Instructions to follow →
From first line to last, give the material again unchanged.

Material for the task →
- - - -

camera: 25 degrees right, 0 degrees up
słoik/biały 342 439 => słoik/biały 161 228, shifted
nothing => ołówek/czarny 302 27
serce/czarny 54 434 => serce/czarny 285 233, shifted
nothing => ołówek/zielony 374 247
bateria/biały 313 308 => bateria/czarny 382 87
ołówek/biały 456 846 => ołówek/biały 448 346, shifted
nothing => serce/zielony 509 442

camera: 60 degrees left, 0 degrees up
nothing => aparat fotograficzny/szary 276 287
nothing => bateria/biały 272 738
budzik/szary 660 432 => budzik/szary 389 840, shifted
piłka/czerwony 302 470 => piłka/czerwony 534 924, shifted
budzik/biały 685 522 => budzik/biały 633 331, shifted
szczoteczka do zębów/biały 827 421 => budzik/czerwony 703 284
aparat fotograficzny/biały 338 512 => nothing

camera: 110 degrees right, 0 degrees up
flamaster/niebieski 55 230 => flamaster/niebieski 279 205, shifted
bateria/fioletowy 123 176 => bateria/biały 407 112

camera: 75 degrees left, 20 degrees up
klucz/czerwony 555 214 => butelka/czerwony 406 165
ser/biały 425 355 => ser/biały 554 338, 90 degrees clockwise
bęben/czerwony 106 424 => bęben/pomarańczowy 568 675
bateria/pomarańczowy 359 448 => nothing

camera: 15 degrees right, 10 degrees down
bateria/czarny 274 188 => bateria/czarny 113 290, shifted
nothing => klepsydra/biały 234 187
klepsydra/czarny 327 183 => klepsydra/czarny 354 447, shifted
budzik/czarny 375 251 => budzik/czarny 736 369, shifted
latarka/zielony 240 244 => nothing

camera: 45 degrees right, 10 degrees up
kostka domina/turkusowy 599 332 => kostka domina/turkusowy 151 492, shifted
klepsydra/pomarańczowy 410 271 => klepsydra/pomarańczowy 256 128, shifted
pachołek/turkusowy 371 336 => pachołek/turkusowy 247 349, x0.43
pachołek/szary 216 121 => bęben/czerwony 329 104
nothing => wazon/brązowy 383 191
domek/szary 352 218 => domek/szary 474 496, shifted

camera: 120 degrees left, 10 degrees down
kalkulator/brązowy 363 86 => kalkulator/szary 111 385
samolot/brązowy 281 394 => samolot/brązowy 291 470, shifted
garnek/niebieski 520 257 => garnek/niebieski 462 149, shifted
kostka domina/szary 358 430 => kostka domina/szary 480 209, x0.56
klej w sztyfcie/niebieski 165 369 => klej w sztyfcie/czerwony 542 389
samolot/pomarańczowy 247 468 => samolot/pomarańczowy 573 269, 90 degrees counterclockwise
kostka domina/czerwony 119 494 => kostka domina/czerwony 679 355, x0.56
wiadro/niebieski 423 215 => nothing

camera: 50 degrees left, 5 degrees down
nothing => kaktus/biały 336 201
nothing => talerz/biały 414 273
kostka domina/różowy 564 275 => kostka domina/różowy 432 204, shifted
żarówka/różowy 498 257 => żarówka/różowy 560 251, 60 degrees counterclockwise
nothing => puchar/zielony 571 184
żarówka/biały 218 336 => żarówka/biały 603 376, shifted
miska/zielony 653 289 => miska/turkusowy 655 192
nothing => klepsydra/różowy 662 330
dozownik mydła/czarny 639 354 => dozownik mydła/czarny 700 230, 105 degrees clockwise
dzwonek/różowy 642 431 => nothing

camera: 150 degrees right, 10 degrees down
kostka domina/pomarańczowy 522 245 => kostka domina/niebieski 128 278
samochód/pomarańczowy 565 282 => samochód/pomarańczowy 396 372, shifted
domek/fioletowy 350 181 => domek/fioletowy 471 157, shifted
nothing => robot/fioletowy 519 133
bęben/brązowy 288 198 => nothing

- - - -

Answer to this problem →
camera: 25 degrees right, 0 degrees up
słoik/biały 342 439 => słoik/biały 161 228, shifted
nothing => ołówek/czarny 302 27
serce/czarny 54 434 => serce/czarny 285 233, shifted
nothing => ołówek/zielony 374 247
bateria/biały 313 308 => bateria/czarny 382 87
ołówek/biały 456 846 => ołówek/biały 448 346, shifted
nothing => serce/zielony 509 442

camera: 60 degrees left, 0 degrees up
nothing => aparat fotograficzny/szary 276 287
nothing => bateria/biały 272 738
budzik/szary 660 432 => budzik/szary 389 840, shifted
piłka/czerwony 302 470 => piłka/czerwony 534 924, shifted
budzik/biały 685 522 => budzik/biały 633 331, shifted
szczoteczka do zębów/biały 827 421 => budzik/czerwony 703 284
aparat fotograficzny/biały 338 512 => nothing

camera: 110 degrees right, 0 degrees up
flamaster/niebieski 55 230 => flamaster/niebieski 279 205, shifted
bateria/fioletowy 123 176 => bateria/biały 407 112

camera: 75 degrees left, 20 degrees up
klucz/czerwony 555 214 => butelka/czerwony 406 165
ser/biały 425 355 => ser/biały 554 338, 90 degrees clockwise
bęben/czerwony 106 424 => bęben/pomarańczowy 568 675
bateria/pomarańczowy 359 448 => nothing

camera: 15 degrees right, 10 degrees down
bateria/czarny 274 188 => bateria/czarny 113 290, shifted
nothing => klepsydra/biały 234 187
klepsydra/czarny 327 183 => klepsydra/czarny 354 447, shifted
budzik/czarny 375 251 => budzik/czarny 736 369, shifted
latarka/zielony 240 244 => nothing

camera: 45 degrees right, 10 degrees up
kostka domina/turkusowy 599 332 => kostka domina/turkusowy 151 492, shifted
klepsydra/pomarańczowy 410 271 => klepsydra/pomarańczowy 256 128, shifted
pachołek/turkusowy 371 336 => pachołek/turkusowy 247 349, x0.43
pachołek/szary 216 121 => bęben/czerwony 329 104
nothing => wazon/brązowy 383 191
domek/szary 352 218 => domek/szary 474 496, shifted

camera: 120 degrees left, 10 degrees down
kalkulator/brązowy 363 86 => kalkulator/szary 111 385
samolot/brązowy 281 394 => samolot/brązowy 291 470, shifted
garnek/niebieski 520 257 => garnek/niebieski 462 149, shifted
kostka domina/szary 358 430 => kostka domina/szary 480 209, x0.56
klej w sztyfcie/niebieski 165 369 => klej w sztyfcie/czerwony 542 389
samolot/pomarańczowy 247 468 => samolot/pomarańczowy 573 269, 90 degrees counterclockwise
kostka domina/czerwony 119 494 => kostka domina/czerwony 679 355, x0.56
wiadro/niebieski 423 215 => nothing

camera: 50 degrees left, 5 degrees down
nothing => kaktus/biały 336 201
nothing => talerz/biały 414 273
kostka domina/różowy 564 275 => kostka domina/różowy 432 204, shifted
żarówka/różowy 498 257 => żarówka/różowy 560 251, 60 degrees counterclockwise
nothing => puchar/zielony 571 184
żarówka/biały 218 336 => żarówka/biały 603 376, shifted
miska/zielony 653 289 => miska/turkusowy 655 192
nothing => klepsydra/różowy 662 330
dozownik mydła/czarny 639 354 => dozownik mydła/czarny 700 230, 105 degrees clockwise
dzwonek/różowy 642 431 => nothing

camera: 150 degrees right, 10 degrees down
kostka domina/pomarańczowy 522 245 => kostka domina/niebieski 128 278
samochód/pomarańczowy 565 282 => samochód/pomarańczowy 396 372, shifted
domek/fioletowy 350 181 => domek/fioletowy 471 157, shifted
nothing => robot/fioletowy 519 133
bęben/brązowy 288 198 => nothing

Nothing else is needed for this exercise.